Task to complete. Please quote exactly the opening lines of the data, from the first line to the one where "cyan semicircle: (102, 741)" appears.

Exercise inputs.
···

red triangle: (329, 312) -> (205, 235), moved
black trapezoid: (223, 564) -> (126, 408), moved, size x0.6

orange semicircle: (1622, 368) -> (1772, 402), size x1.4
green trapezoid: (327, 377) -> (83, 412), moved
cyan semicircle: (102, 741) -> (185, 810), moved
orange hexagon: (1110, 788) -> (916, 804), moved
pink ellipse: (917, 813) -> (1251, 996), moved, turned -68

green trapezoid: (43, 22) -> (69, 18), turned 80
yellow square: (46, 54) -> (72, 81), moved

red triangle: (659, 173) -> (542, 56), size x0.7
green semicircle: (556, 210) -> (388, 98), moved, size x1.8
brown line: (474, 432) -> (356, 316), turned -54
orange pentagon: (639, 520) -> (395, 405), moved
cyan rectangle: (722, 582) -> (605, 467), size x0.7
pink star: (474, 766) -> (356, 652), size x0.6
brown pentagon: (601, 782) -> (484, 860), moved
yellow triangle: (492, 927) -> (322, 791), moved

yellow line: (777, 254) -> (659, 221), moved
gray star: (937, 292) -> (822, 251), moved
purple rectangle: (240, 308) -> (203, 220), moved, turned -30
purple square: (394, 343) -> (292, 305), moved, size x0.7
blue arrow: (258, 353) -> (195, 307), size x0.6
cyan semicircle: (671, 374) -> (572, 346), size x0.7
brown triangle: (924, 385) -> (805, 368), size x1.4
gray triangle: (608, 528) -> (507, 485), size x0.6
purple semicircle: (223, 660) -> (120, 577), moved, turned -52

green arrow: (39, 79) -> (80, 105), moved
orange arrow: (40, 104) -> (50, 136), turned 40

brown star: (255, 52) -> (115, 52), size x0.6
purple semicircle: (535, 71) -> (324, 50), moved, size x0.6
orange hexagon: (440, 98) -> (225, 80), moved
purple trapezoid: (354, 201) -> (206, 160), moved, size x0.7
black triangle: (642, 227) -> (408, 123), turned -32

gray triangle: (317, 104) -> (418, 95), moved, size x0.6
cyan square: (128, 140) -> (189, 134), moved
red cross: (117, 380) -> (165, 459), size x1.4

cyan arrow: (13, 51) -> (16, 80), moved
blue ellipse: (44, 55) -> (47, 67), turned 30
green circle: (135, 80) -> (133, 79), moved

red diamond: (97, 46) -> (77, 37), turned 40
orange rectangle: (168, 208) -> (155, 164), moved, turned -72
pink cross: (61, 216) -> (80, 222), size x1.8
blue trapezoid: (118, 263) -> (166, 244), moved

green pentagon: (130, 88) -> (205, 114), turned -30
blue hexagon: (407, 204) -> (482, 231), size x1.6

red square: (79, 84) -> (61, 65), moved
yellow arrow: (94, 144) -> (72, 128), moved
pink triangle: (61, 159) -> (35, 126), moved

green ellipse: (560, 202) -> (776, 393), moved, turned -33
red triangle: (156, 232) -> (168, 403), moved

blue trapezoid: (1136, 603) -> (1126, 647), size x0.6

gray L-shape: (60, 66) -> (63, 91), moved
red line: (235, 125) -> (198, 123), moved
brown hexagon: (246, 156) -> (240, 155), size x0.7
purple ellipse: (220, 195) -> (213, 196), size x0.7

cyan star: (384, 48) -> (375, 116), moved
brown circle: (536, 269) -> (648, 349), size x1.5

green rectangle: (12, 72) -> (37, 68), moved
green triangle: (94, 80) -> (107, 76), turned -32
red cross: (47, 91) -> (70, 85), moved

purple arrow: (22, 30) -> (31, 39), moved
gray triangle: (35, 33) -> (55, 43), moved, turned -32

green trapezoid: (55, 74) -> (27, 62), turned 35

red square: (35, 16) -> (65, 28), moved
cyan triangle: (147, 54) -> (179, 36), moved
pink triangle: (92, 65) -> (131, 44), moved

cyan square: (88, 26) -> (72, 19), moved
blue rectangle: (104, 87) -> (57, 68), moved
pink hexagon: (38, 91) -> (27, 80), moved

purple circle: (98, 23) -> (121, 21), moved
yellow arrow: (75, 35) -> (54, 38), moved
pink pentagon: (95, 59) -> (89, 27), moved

···

Task response.
red triangle: (329, 312) -> (205, 235), moved
black trapezoid: (223, 564) -> (126, 408), moved, size x0.6

orange semicircle: (1622, 368) -> (1772, 402), size x1.4
green trapezoid: (327, 377) -> (83, 412), moved
cyan semicircle: (102, 741) -> (185, 810), moved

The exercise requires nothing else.